• **What you are asked to do**:
Take the lines from the beginning of the data below through the line holding "SOIL1 pin AO: A0 -> D5" and return exactly those.

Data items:
● ● ● ●

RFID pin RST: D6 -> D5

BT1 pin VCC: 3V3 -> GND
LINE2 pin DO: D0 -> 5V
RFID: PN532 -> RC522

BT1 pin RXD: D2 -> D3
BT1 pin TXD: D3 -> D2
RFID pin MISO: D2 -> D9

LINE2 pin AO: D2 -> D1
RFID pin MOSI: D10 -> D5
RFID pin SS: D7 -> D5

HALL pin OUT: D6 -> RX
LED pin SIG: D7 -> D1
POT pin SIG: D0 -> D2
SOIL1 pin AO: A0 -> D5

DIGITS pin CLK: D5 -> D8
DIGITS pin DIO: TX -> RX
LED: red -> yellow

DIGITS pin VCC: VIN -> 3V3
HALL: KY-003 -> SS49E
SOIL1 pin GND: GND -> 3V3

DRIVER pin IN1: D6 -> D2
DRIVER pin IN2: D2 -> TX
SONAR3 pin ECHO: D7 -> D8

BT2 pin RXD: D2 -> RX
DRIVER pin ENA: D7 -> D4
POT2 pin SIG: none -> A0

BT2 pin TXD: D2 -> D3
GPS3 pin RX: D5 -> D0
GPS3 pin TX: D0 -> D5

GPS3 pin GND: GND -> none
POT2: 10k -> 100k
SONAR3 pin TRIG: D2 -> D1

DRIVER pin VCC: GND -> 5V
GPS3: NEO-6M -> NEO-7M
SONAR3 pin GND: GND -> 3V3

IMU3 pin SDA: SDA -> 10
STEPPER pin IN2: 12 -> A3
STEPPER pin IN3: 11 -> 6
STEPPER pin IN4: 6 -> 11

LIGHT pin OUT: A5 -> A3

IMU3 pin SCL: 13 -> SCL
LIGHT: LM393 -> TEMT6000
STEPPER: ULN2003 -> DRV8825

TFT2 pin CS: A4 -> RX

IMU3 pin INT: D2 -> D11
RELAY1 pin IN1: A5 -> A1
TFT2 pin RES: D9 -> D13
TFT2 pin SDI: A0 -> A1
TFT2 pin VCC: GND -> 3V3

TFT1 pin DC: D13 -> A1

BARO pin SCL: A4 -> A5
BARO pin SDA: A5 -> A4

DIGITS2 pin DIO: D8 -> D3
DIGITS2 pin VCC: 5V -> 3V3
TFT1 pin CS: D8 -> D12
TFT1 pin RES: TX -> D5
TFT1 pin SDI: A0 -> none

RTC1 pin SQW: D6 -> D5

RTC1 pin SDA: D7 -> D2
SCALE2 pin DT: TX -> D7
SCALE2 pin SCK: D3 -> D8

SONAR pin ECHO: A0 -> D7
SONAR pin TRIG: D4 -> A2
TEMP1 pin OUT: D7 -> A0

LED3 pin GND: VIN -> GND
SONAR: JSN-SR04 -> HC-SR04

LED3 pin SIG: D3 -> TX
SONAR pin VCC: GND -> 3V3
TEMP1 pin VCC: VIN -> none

● ● ● ●

• **Exercise answer**:
RFID pin RST: D6 -> D5

BT1 pin VCC: 3V3 -> GND
LINE2 pin DO: D0 -> 5V
RFID: PN532 -> RC522

BT1 pin RXD: D2 -> D3
BT1 pin TXD: D3 -> D2
RFID pin MISO: D2 -> D9

LINE2 pin AO: D2 -> D1
RFID pin MOSI: D10 -> D5
RFID pin SS: D7 -> D5

HALL pin OUT: D6 -> RX
LED pin SIG: D7 -> D1
POT pin SIG: D0 -> D2
SOIL1 pin AO: A0 -> D5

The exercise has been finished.